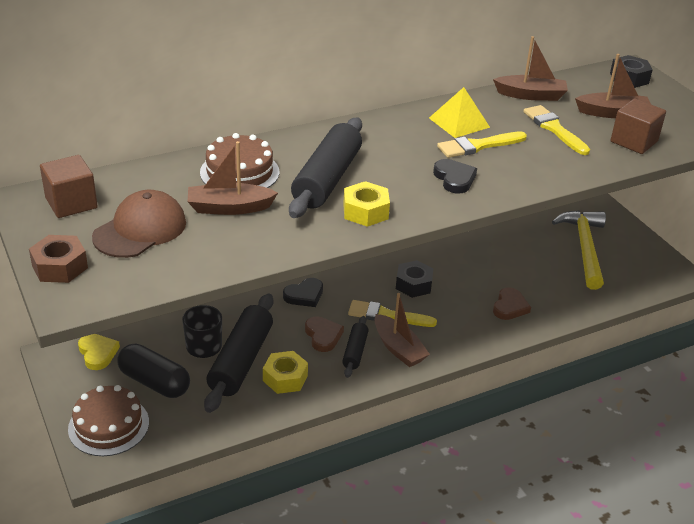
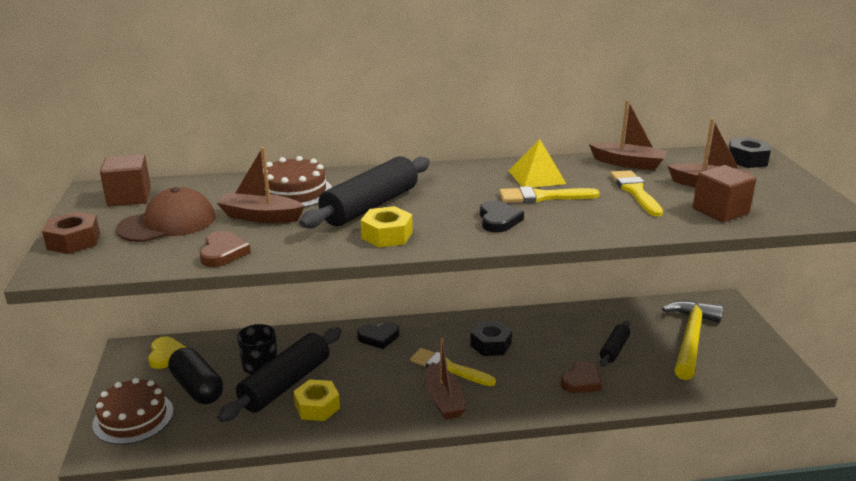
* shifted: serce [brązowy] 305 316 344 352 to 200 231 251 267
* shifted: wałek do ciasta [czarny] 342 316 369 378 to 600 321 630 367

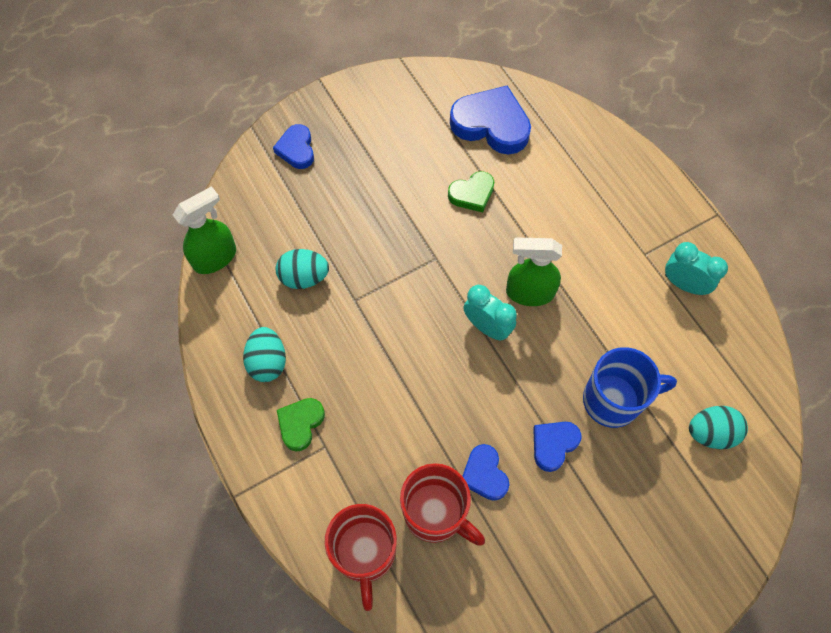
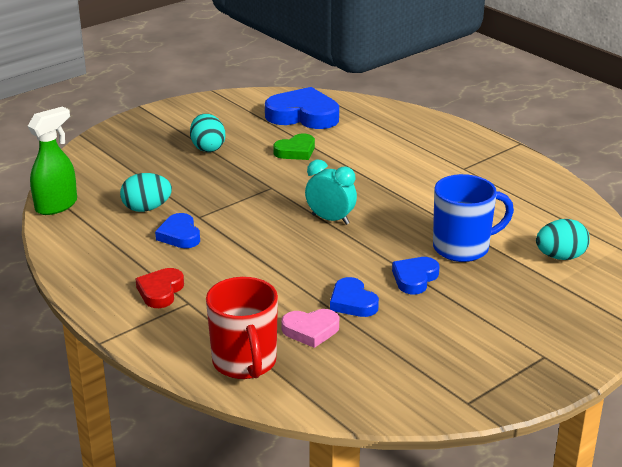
* shifted: jajko [turkusowy] 243 327 286 382 to 190 114 225 152
* shifted: serce [niebieski] 273 124 314 169 to 155 213 200 248
* repainted: serce [zielony] 277 398 325 451 to serce [czerwony] 135 268 184 308
* swapped: kubek [czerwony] 400 463 485 546 to serce [różowy] 281 309 339 348
* gone: spryskiwacz [zielony] 506 238 562 306
* gone: budzik [turkusowy] 665 242 728 295

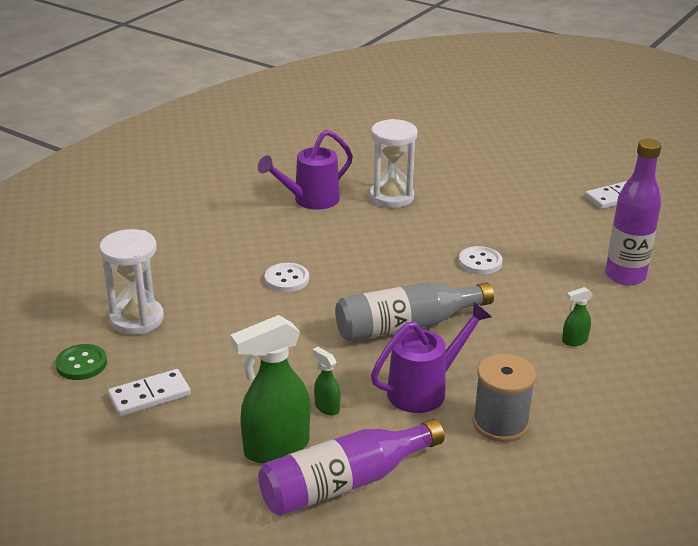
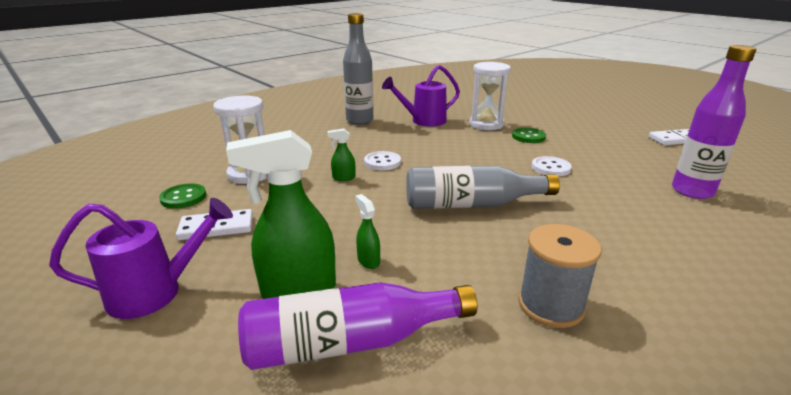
* shifted: konewka [fioletowy] 371 302 491 413 to 49 198 233 319
* shifted: spryskiwacz [zielony] 562 287 593 346 to 327 129 355 181
* new: butelka [szary] 343 13 373 125
* new: guzik [zielony] 512 128 546 143

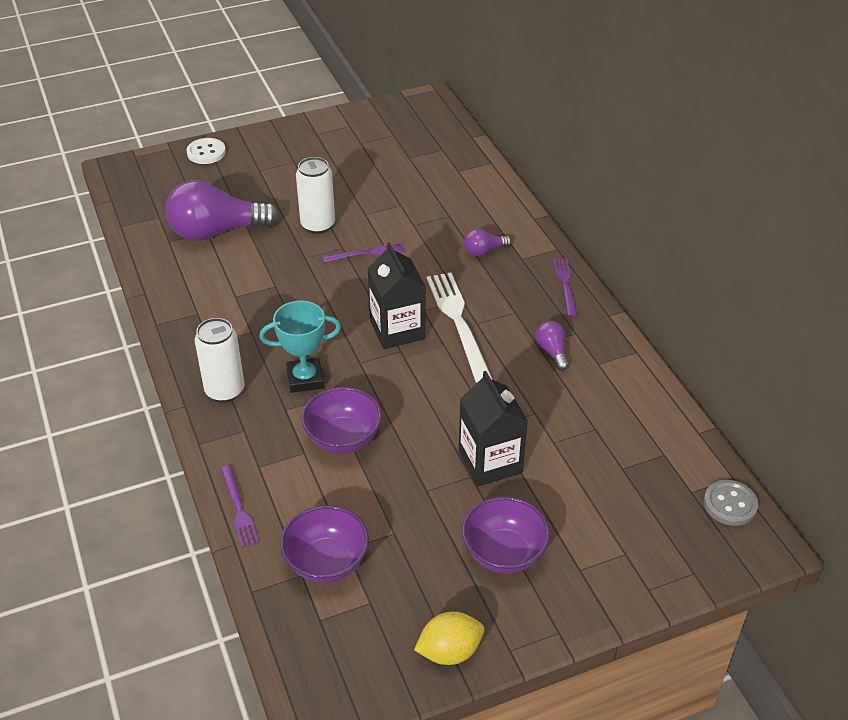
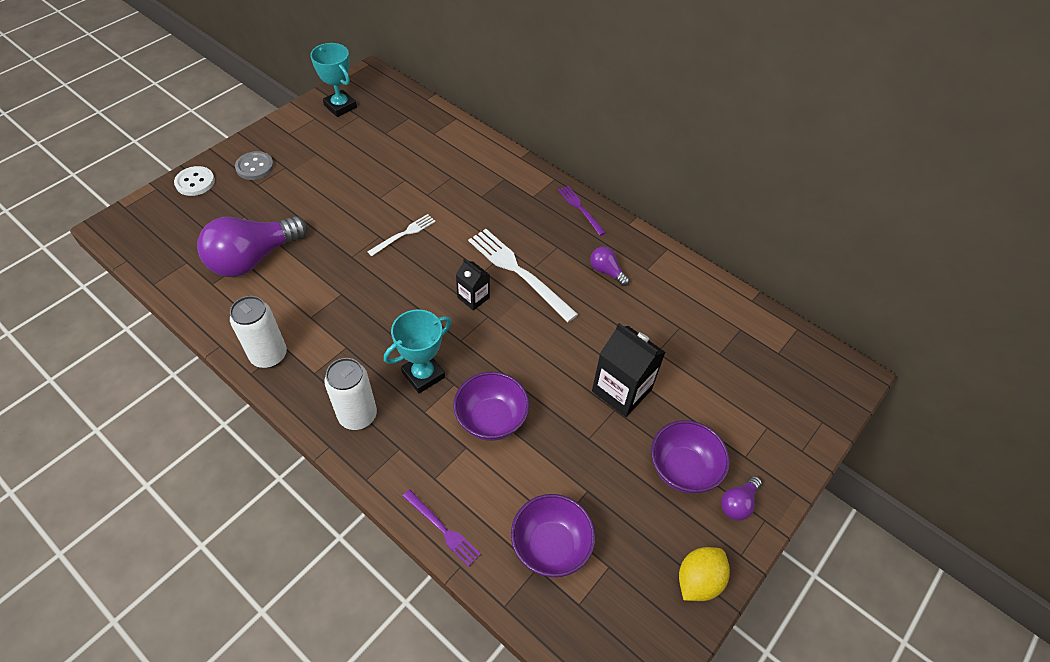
* shifted: puszka [biały] 296 157 335 234 to 230 296 287 368
* repainted: widelec [fioletowy] 322 242 406 263 to widelec [biały] 367 214 436 256
* scaled: karton mleka [czarny] 367 242 426 349 = 456 258 490 311 x0.58
* shifted: żarówka [fioletowy] 464 229 511 256 to 721 476 762 520
* shifted: guzik [szary] 704 480 758 526 to 235 151 274 180
* new: puchar [turkusowy] 310 43 357 117

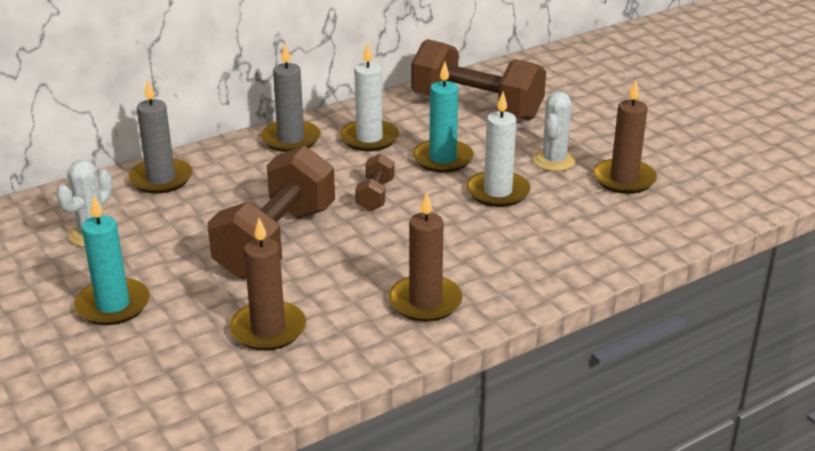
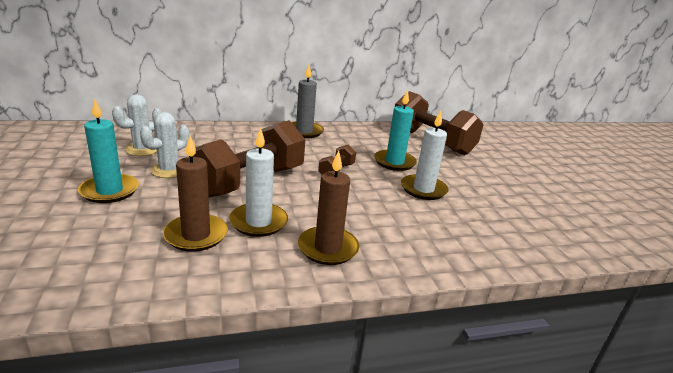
* gone: świeca [szary] 128 79 193 194
* shifted: świeca [biały] 340 42 399 151 to 229 127 288 237
* shifted: kaktus [biały] 533 91 576 171 to 140 112 189 178
* gone: świeca [brązowy] 593 80 657 194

====================

WHAT THE EXERCISE ASKS: Return only the count of lines in the records that hold the word "zielony".

RESPONSE TO THE TASK: 4